What is needed
Transcribe the entries exactly as given and skip whatever images they hold.

Entries supplied
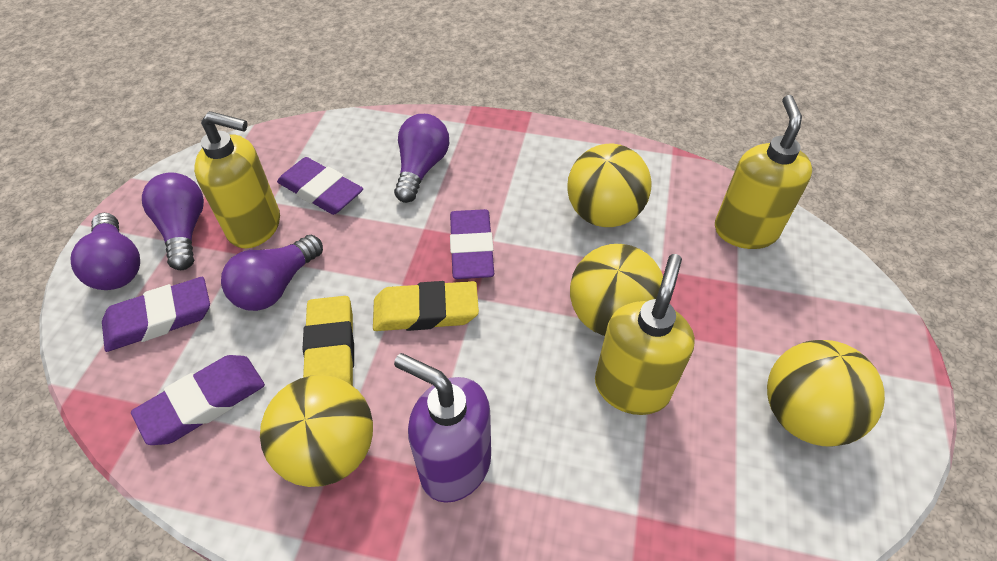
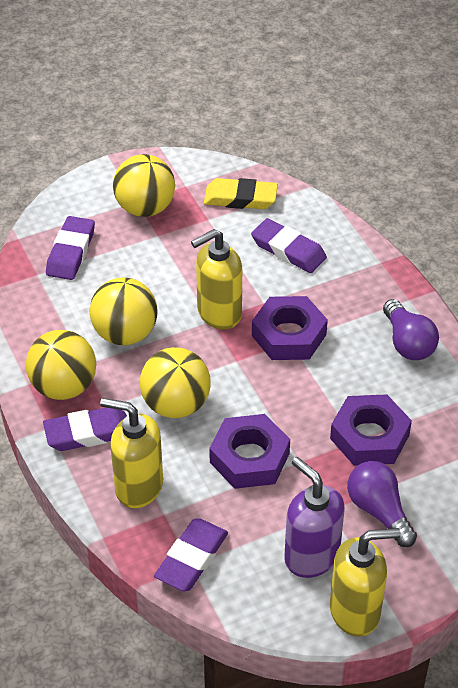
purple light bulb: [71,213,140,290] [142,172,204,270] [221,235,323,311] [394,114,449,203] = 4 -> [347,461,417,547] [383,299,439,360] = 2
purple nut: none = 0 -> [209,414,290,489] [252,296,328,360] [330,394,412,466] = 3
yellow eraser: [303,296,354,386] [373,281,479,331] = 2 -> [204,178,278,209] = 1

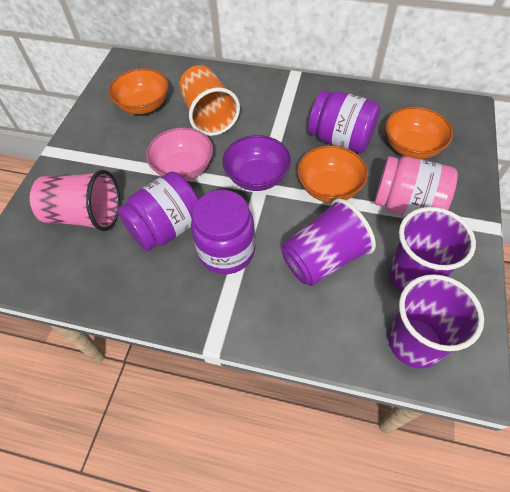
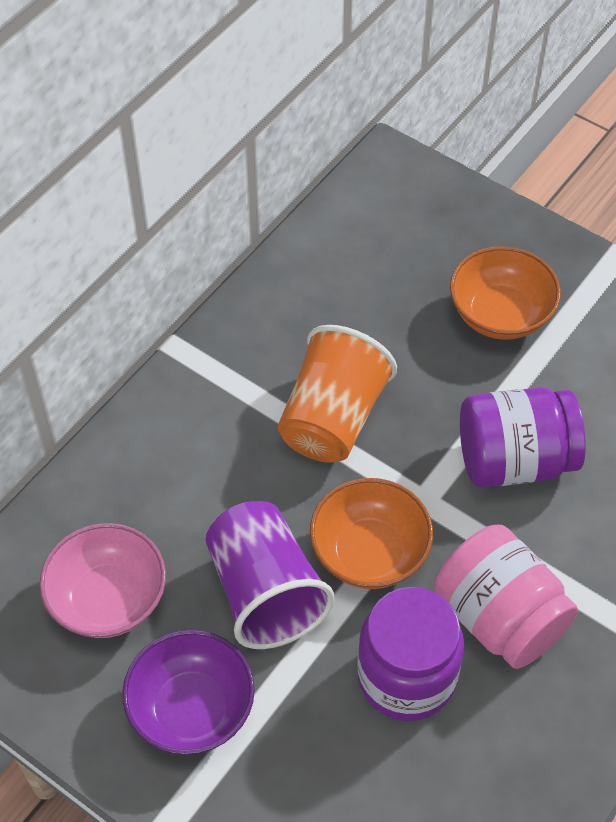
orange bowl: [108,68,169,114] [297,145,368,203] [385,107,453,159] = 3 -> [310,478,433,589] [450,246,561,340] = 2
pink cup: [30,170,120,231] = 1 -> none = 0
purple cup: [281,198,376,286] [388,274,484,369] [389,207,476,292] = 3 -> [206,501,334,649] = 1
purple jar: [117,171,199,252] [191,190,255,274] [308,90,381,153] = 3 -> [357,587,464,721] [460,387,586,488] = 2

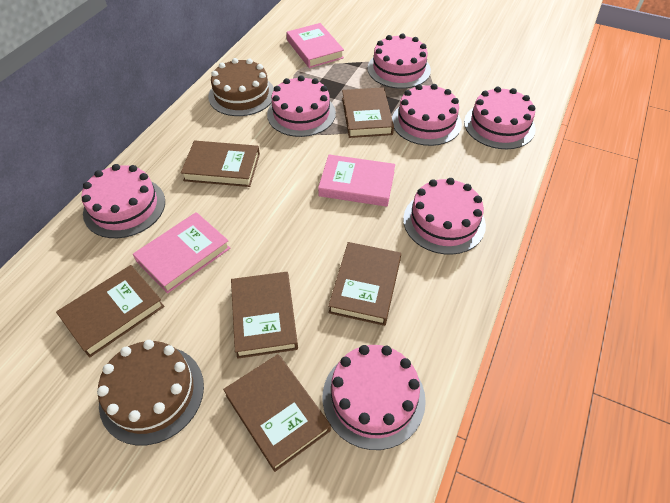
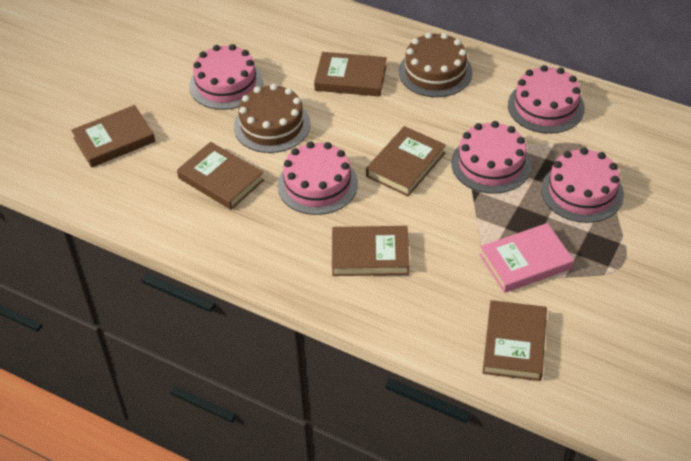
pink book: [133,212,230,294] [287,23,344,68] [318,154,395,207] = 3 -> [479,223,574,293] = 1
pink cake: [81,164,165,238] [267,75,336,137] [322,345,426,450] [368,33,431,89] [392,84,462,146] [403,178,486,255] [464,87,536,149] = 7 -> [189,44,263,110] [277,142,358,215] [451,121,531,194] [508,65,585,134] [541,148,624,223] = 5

Solved problem
purple light bulb: [71,213,140,290] [142,172,204,270] [221,235,323,311] [394,114,449,203] = 4 -> [347,461,417,547] [383,299,439,360] = 2
purple nut: none = 0 -> [209,414,290,489] [252,296,328,360] [330,394,412,466] = 3
yellow eraser: [303,296,354,386] [373,281,479,331] = 2 -> [204,178,278,209] = 1

orange bowl: [108,68,169,114] [297,145,368,203] [385,107,453,159] = 3 -> [310,478,433,589] [450,246,561,340] = 2
pink cup: [30,170,120,231] = 1 -> none = 0
purple cup: [281,198,376,286] [388,274,484,369] [389,207,476,292] = 3 -> [206,501,334,649] = 1
purple jar: [117,171,199,252] [191,190,255,274] [308,90,381,153] = 3 -> [357,587,464,721] [460,387,586,488] = 2

pink book: [133,212,230,294] [287,23,344,68] [318,154,395,207] = 3 -> [479,223,574,293] = 1
pink cake: [81,164,165,238] [267,75,336,137] [322,345,426,450] [368,33,431,89] [392,84,462,146] [403,178,486,255] [464,87,536,149] = 7 -> [189,44,263,110] [277,142,358,215] [451,121,531,194] [508,65,585,134] [541,148,624,223] = 5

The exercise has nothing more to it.